___ DATA FOR THIS EXERCISE

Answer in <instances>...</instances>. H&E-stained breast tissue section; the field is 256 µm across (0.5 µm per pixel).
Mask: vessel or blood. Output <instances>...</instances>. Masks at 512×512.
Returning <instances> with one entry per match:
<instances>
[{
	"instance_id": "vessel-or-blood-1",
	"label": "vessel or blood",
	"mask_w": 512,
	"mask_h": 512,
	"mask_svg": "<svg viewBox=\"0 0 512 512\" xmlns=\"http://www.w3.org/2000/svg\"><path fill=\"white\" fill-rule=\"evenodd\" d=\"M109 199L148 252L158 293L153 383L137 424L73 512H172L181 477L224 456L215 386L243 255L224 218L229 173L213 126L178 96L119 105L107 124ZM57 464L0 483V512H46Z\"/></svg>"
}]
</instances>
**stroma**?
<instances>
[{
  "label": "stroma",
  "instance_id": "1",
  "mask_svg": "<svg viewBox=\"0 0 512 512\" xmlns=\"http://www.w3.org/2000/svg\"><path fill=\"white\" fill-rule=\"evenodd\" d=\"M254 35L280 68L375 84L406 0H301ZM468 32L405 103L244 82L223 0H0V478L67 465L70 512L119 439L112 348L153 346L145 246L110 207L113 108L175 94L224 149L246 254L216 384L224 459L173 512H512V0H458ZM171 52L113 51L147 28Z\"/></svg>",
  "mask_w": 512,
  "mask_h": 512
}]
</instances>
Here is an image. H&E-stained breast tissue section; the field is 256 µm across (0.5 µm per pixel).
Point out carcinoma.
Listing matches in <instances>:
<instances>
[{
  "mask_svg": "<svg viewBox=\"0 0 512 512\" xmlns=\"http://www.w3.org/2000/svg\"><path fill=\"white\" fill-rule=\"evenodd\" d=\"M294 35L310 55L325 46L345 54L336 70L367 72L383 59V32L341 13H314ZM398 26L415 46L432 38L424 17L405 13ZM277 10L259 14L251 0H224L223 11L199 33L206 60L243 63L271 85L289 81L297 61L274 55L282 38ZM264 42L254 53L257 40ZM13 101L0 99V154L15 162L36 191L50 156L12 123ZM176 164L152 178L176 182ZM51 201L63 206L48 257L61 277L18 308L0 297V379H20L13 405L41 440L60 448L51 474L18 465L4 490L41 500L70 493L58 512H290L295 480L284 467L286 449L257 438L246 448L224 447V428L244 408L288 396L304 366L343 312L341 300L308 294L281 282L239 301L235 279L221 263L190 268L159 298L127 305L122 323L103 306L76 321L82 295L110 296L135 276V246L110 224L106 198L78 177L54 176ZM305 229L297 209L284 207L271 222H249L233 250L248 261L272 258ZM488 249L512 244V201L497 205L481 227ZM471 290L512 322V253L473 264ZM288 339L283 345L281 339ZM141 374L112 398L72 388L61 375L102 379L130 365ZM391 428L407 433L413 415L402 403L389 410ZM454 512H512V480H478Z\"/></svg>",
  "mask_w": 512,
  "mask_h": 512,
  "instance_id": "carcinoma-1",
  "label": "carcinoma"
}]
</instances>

______

* **WHAT TO WORK ON**
Give the count of lines in the data above that hold the string "across", with no additional words.

* **WORKED ANSWER**
2